Exercise requirements
Your reply should consist solely of the lines from the one containing "blue mouse: 0 -> 1" through the end of the data, restated word for word.
----
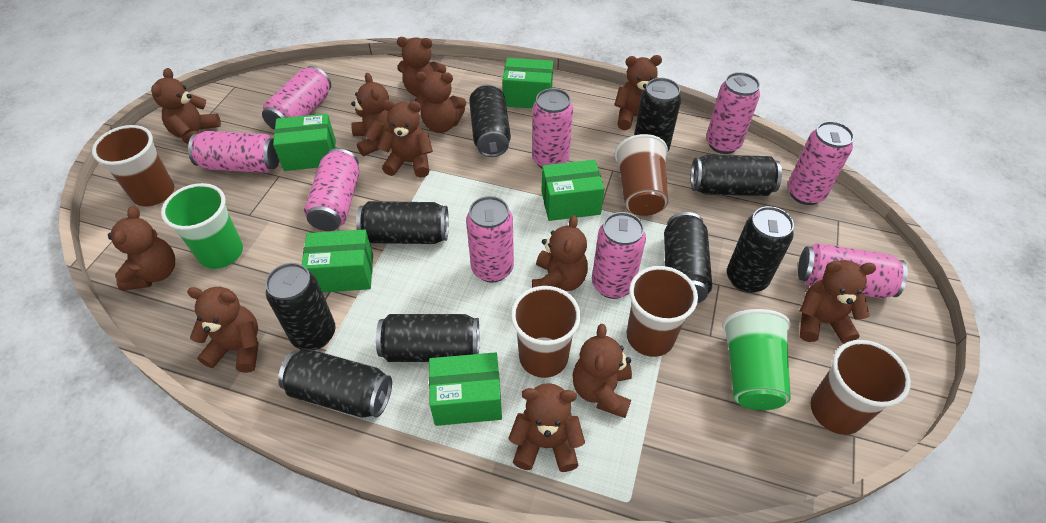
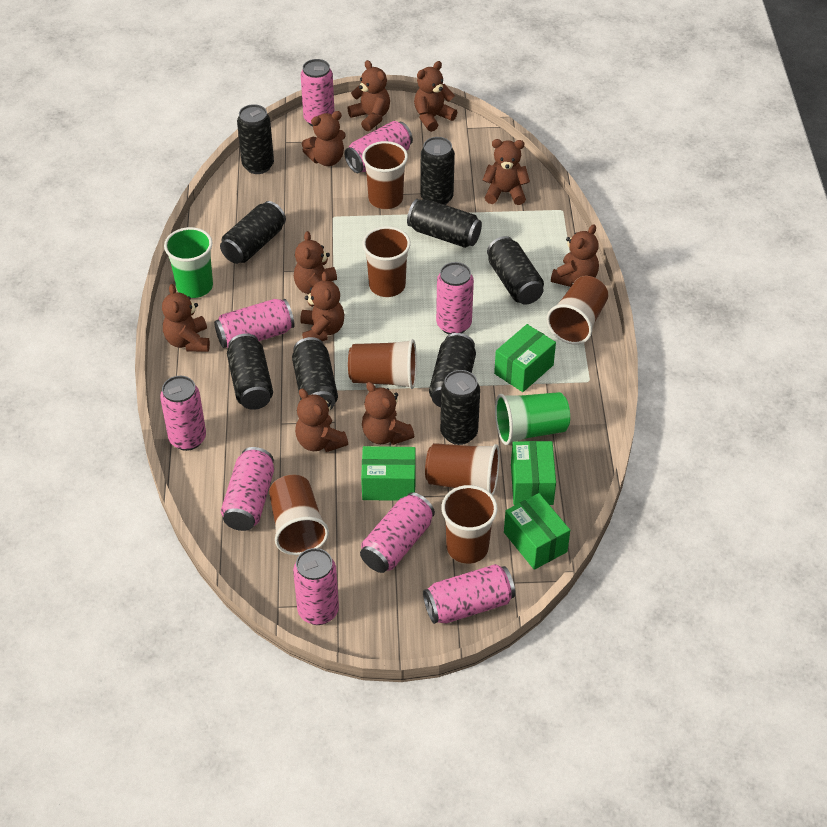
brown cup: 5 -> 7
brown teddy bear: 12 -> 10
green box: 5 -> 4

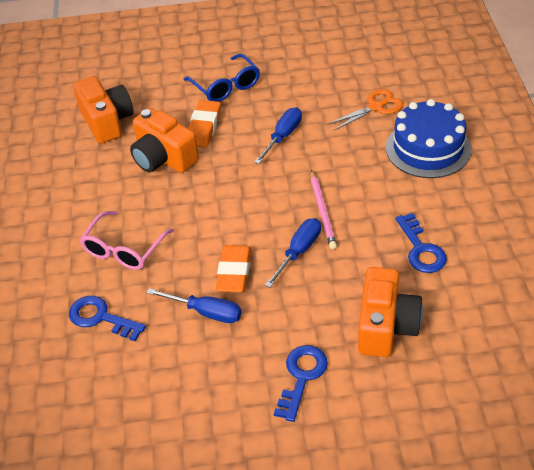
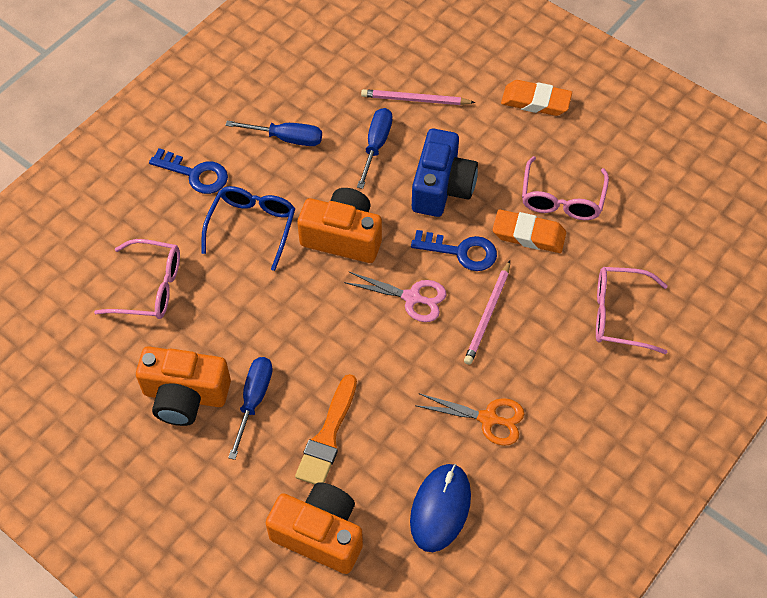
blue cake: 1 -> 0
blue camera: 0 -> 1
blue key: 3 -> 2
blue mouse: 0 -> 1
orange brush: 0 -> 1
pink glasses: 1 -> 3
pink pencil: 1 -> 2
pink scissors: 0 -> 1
----
Solved problem
blue mouse: 0 -> 1
orange brush: 0 -> 1
pink glasses: 1 -> 3
pink pencil: 1 -> 2
pink scissors: 0 -> 1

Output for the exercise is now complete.